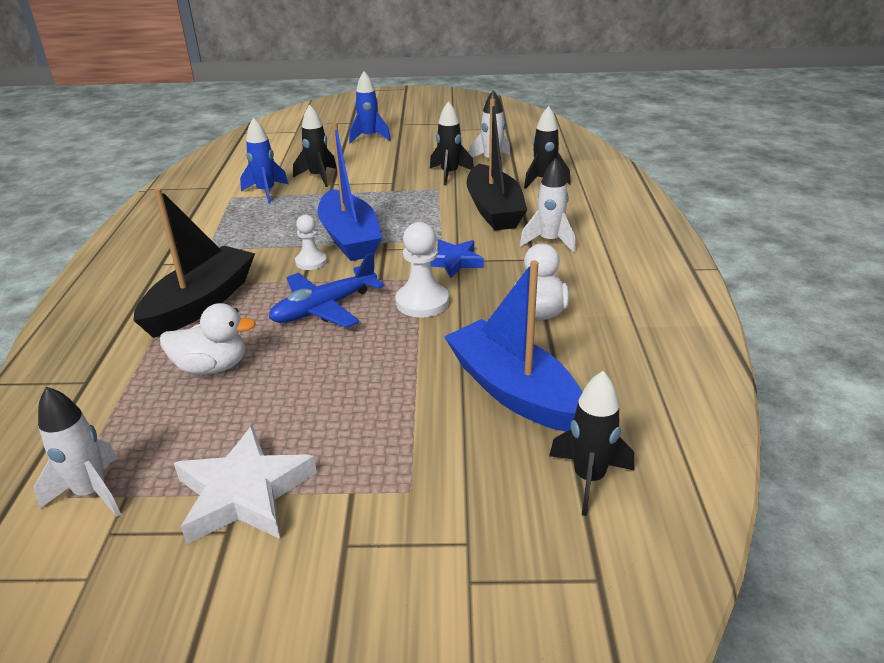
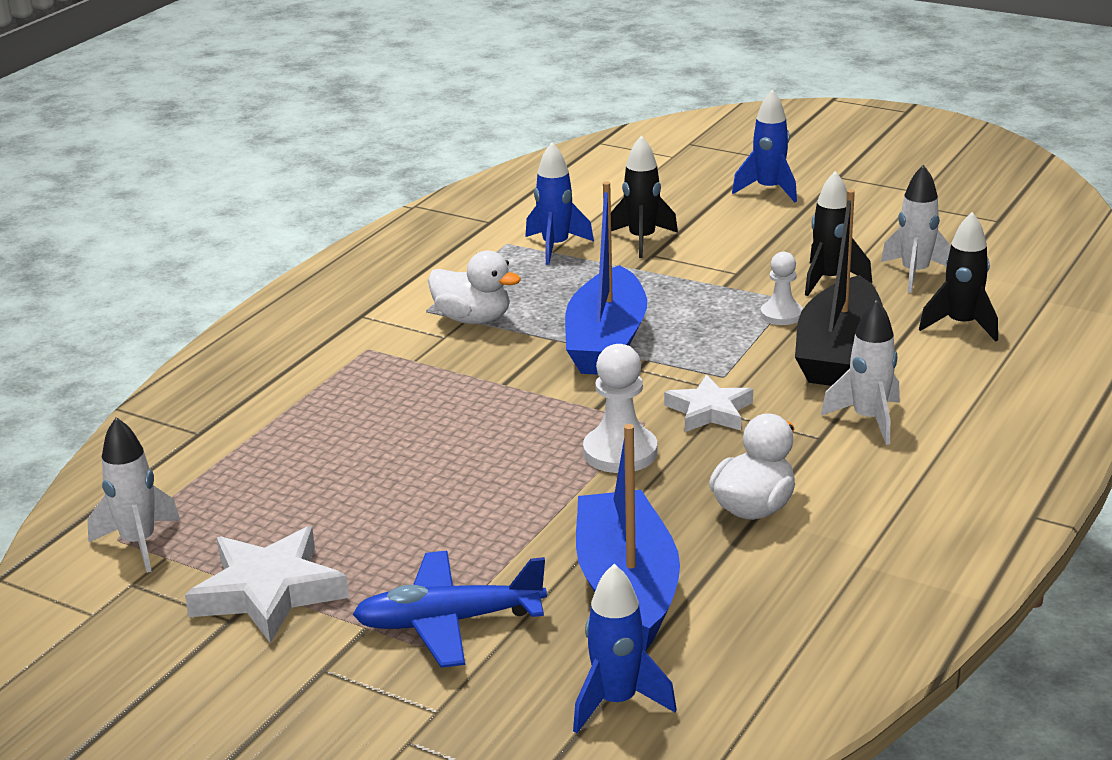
camera: 30 degrees right, 5 degrees down
(201, 303) = (369, 379): black boat -> none
(212, 367) = (329, 457): white duck -> white duck (473, 319)
(311, 262) = (532, 361): white pawn -> white pawn (781, 315)
(324, 308) = (499, 425): blue plane -> blue plane (448, 622)
(453, 261) = (709, 411): blue star -> white star
(588, 478) = (616, 702): black rocket -> blue rocket

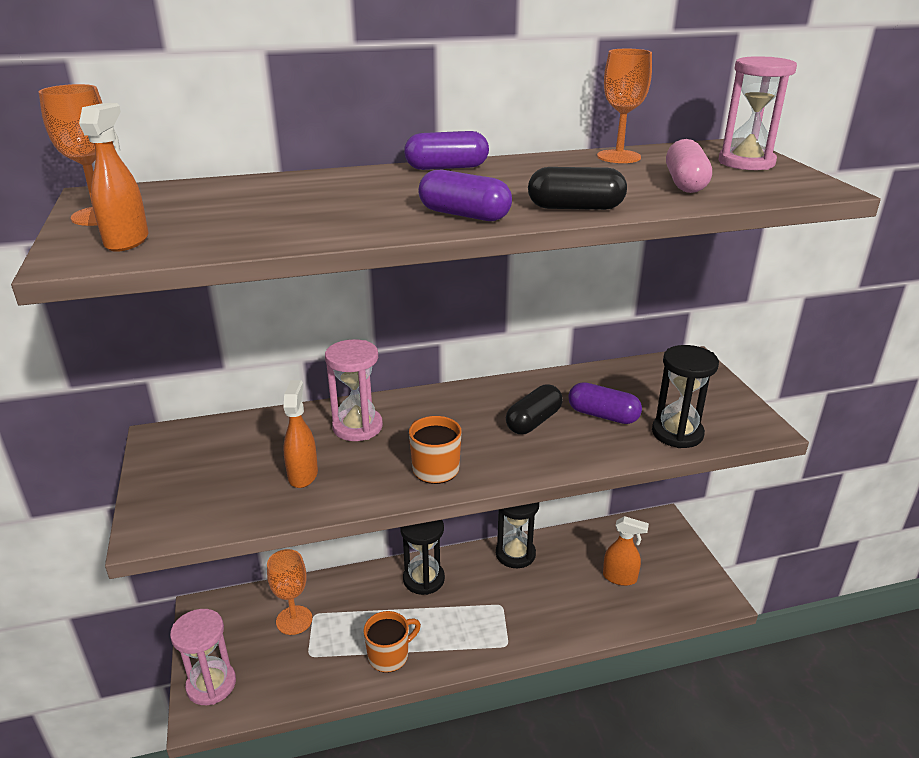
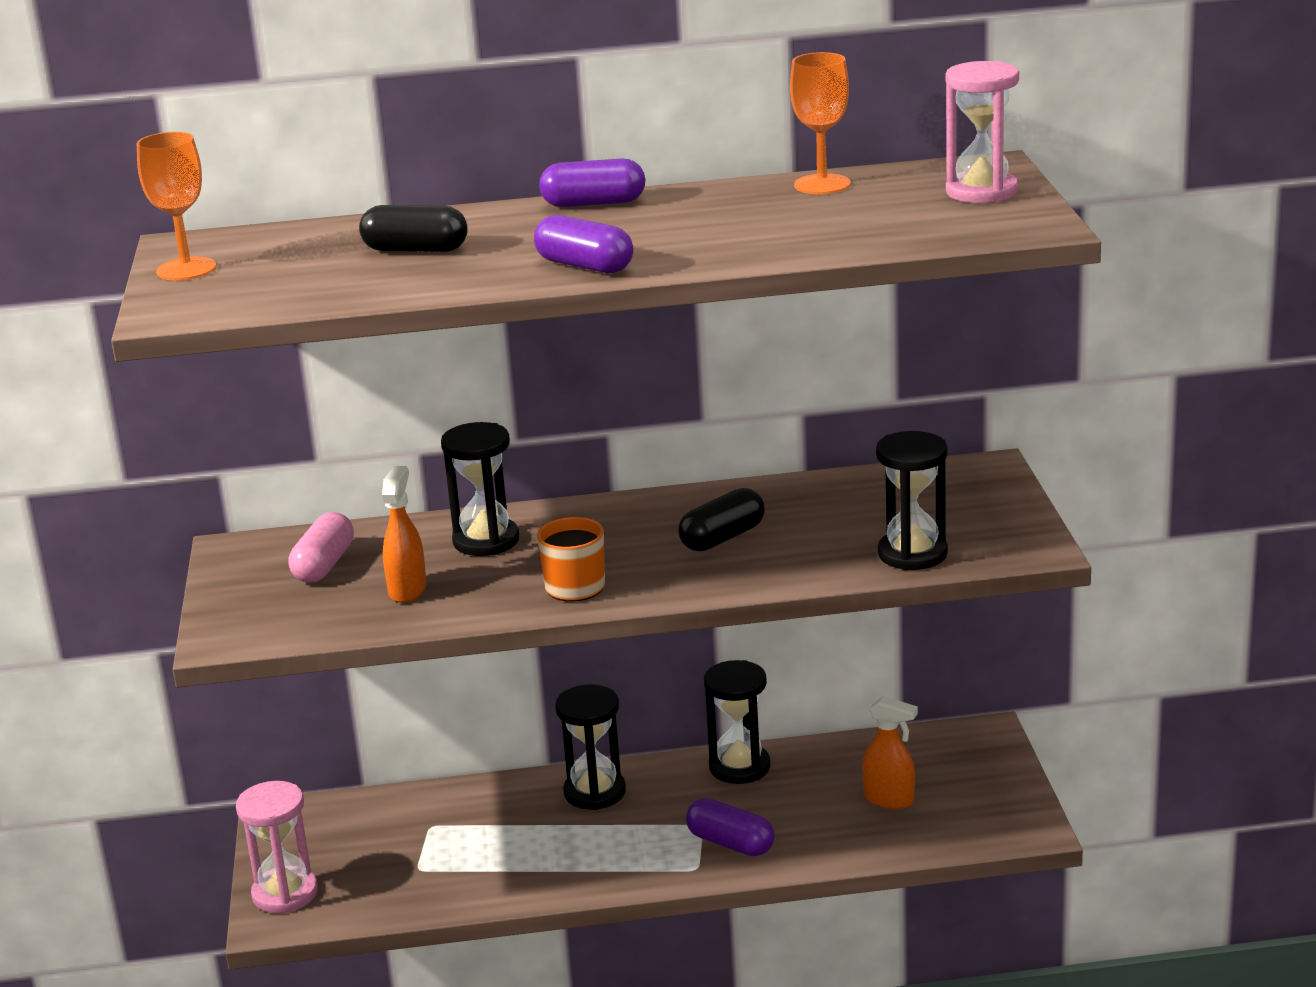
camera: 10 degrees right, 5 degrees down
(127, 241) = (218, 297): orange spray bottle -> none
(294, 620) = (402, 831): orange goblet -> none
(357, 427) = (486, 541): pink hourglass -> black hourglass
(389, 656) = (528, 874): orange mug -> none
(575, 208) = (717, 256): black capsule -> black capsule (415, 249)
(603, 415) = (821, 532): purple capsule -> purple capsule (730, 843)
(685, 183) = (874, 223): pink capsule -> pink capsule (324, 565)

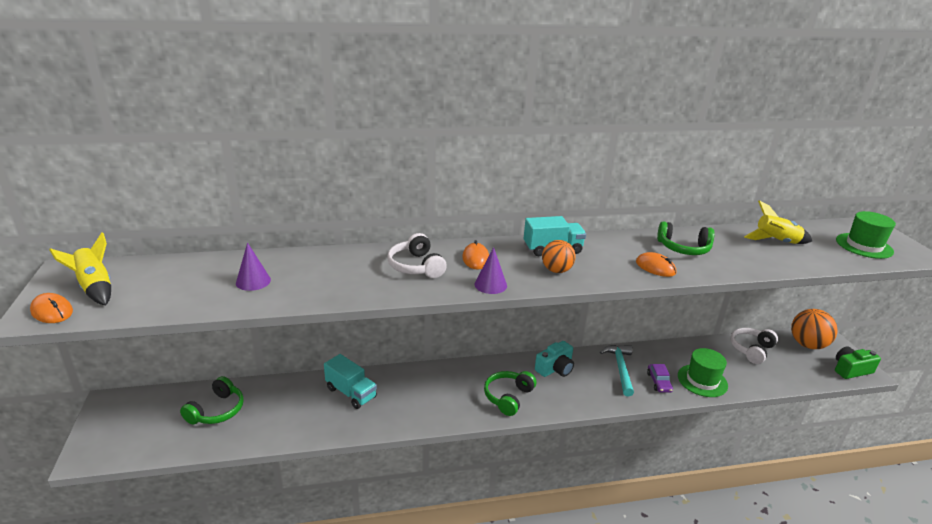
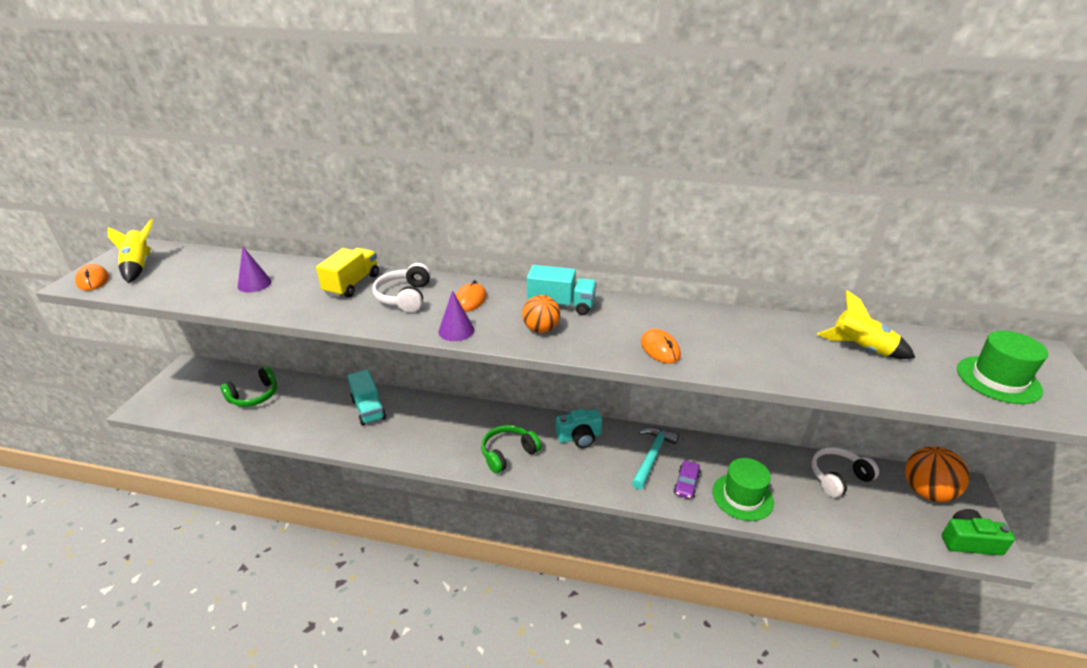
camera: 25 degrees right, 5 degrees up
(354, 264) = (352, 284): none -> yellow truck
(683, 248) = (720, 333): green headphones -> none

*Problem*
Make an exact copy of the records, pictures excluded.

*Answer box*
camera: 30 degrees right, 5 degrees down
(201, 303) = (369, 379): black boat -> none
(212, 367) = (329, 457): white duck -> white duck (473, 319)
(311, 262) = (532, 361): white pawn -> white pawn (781, 315)
(324, 308) = (499, 425): blue plane -> blue plane (448, 622)
(453, 261) = (709, 411): blue star -> white star
(588, 478) = (616, 702): black rocket -> blue rocket

camera: 10 degrees right, 5 degrees down
(127, 241) = (218, 297): orange spray bottle -> none
(294, 620) = (402, 831): orange goblet -> none
(357, 427) = (486, 541): pink hourglass -> black hourglass
(389, 656) = (528, 874): orange mug -> none
(575, 208) = (717, 256): black capsule -> black capsule (415, 249)
(603, 415) = (821, 532): purple capsule -> purple capsule (730, 843)
(685, 183) = (874, 223): pink capsule -> pink capsule (324, 565)

camera: 25 degrees right, 5 degrees up
(354, 264) = (352, 284): none -> yellow truck
(683, 248) = (720, 333): green headphones -> none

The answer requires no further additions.